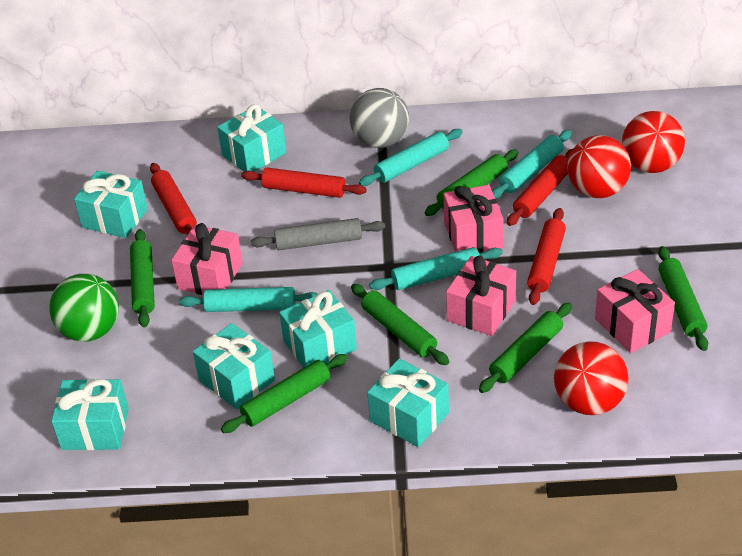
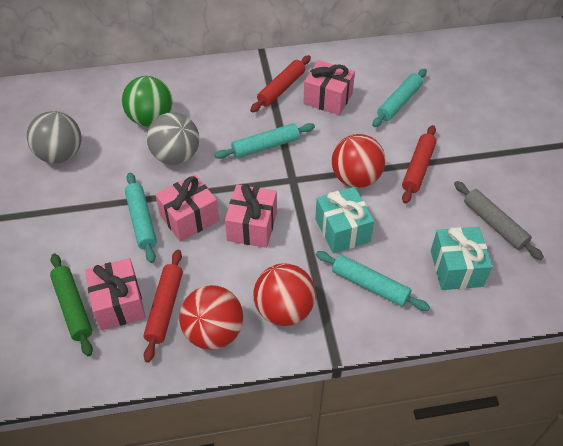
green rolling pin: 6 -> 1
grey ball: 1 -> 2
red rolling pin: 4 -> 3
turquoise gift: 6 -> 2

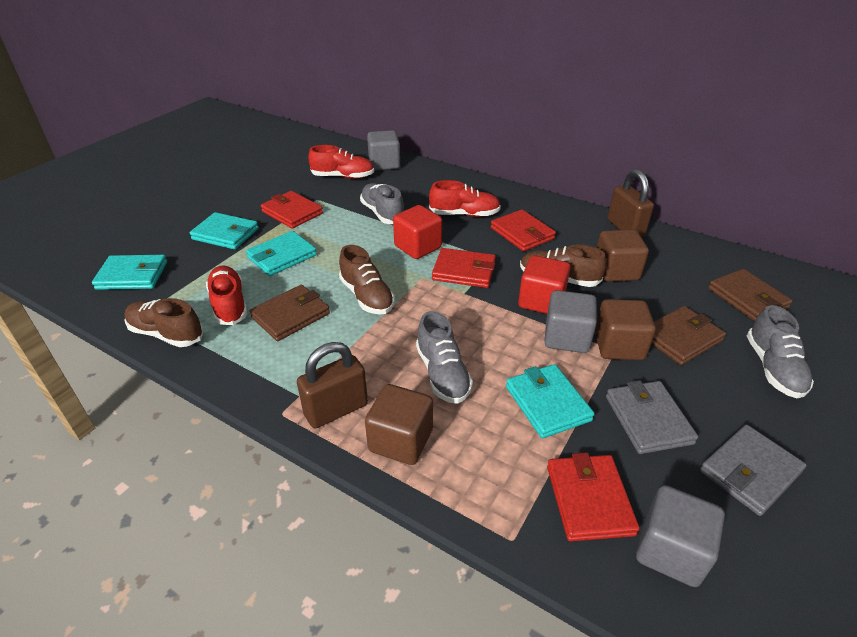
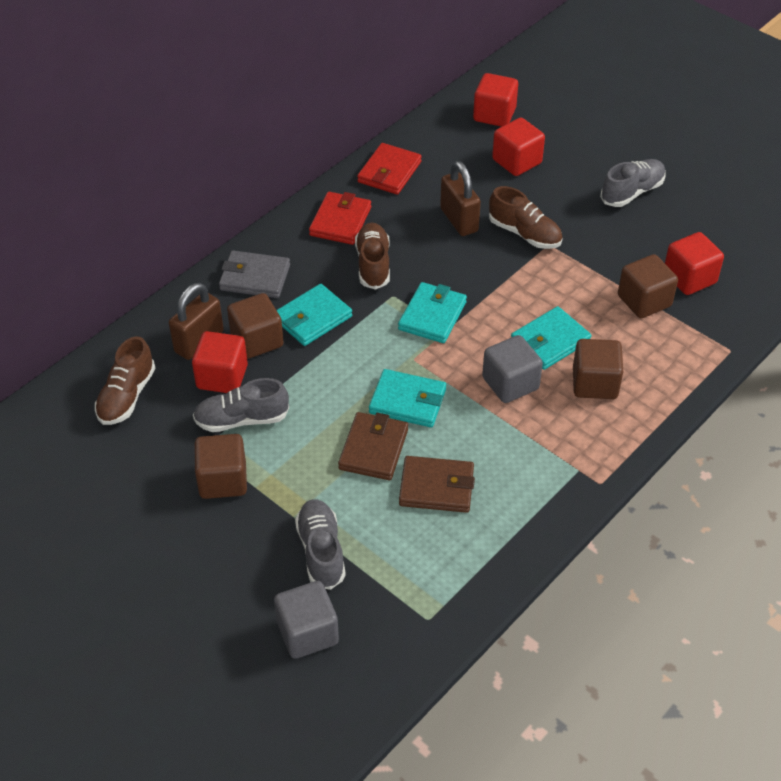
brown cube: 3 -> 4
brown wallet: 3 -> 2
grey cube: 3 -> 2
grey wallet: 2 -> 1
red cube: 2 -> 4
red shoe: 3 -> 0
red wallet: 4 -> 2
--
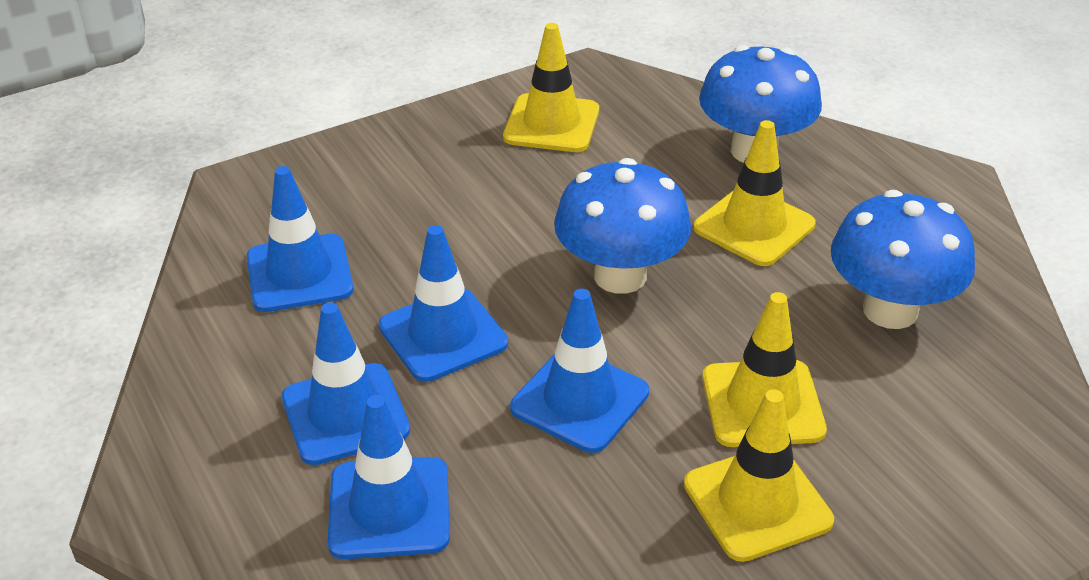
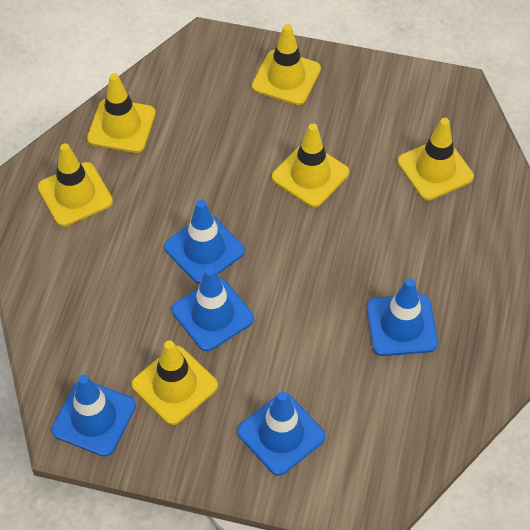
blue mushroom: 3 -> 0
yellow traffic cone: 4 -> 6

WORK ORDER →
In the data above, take the line with "green rolling pin: 6 -> 1", the line with "red wallet: 4 -> 2", and every line between, and set them down exactly without pictures.

EXERCISE SOLUTION →
green rolling pin: 6 -> 1
grey ball: 1 -> 2
red rolling pin: 4 -> 3
turquoise gift: 6 -> 2

brown cube: 3 -> 4
brown wallet: 3 -> 2
grey cube: 3 -> 2
grey wallet: 2 -> 1
red cube: 2 -> 4
red shoe: 3 -> 0
red wallet: 4 -> 2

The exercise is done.